__Problem requirements__
Emit a verbatim copy of the lines below from the line with "[(567,270),(524,311),(513,300),(456,351),(567,472),(567,270)]" through the line with "All buildings are outlined.", excluding pictures and everything outside that range.

__Supplied material__
────────────────────────────────────────

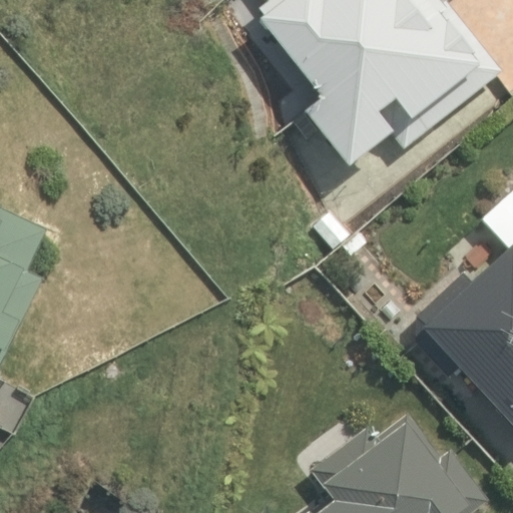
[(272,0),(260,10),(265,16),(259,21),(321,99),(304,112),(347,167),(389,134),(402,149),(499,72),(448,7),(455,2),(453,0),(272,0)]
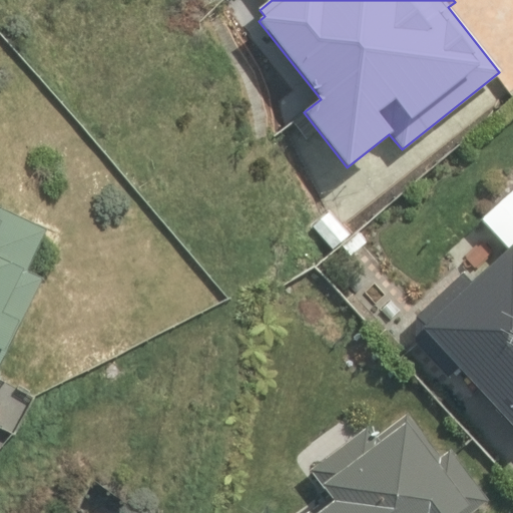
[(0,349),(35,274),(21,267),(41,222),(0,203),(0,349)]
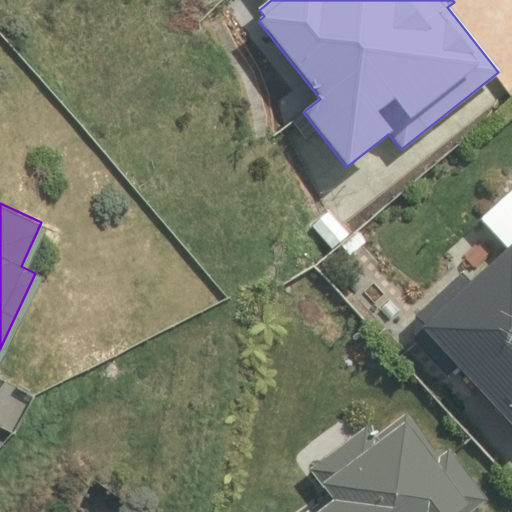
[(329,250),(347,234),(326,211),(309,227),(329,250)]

────────────────────────────────────────

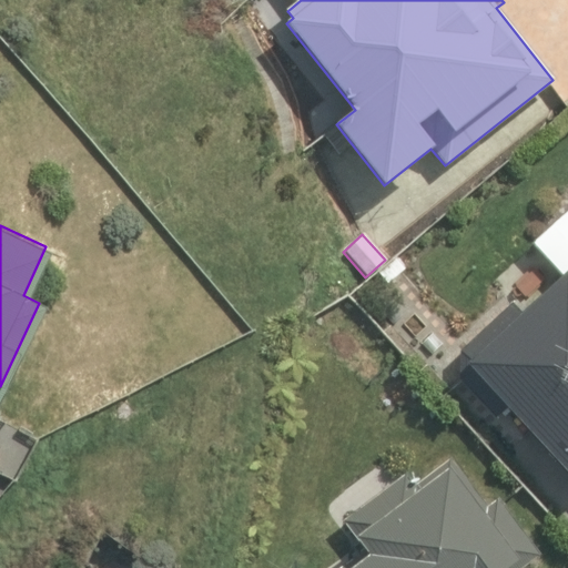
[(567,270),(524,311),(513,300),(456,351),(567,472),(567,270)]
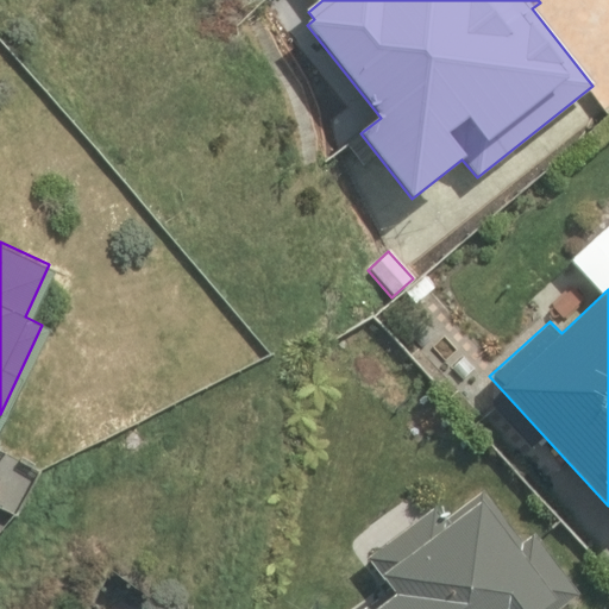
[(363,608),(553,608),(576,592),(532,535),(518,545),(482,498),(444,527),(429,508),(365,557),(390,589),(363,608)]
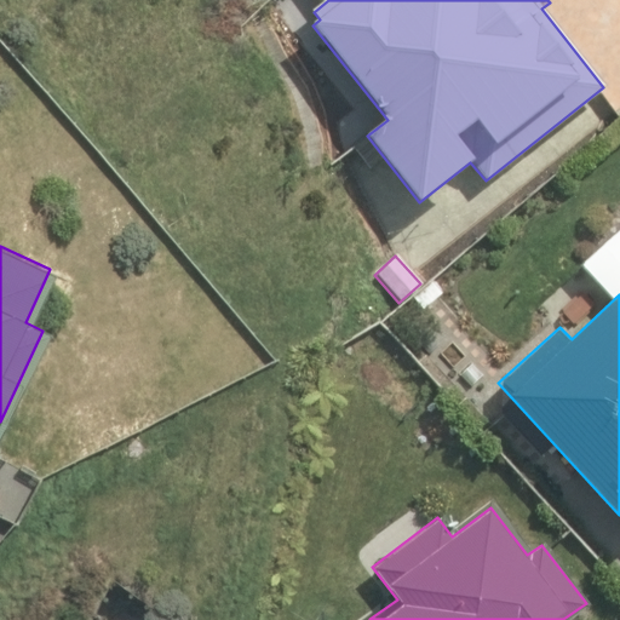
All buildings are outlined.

────────────────────────────────────────

__Task answer__
[(567,270),(524,311),(513,300),(456,351),(567,472),(567,270)]
[(363,608),(553,608),(576,592),(532,535),(518,545),(482,498),(444,527),(429,508),(365,557),(390,589),(363,608)]
All buildings are outlined.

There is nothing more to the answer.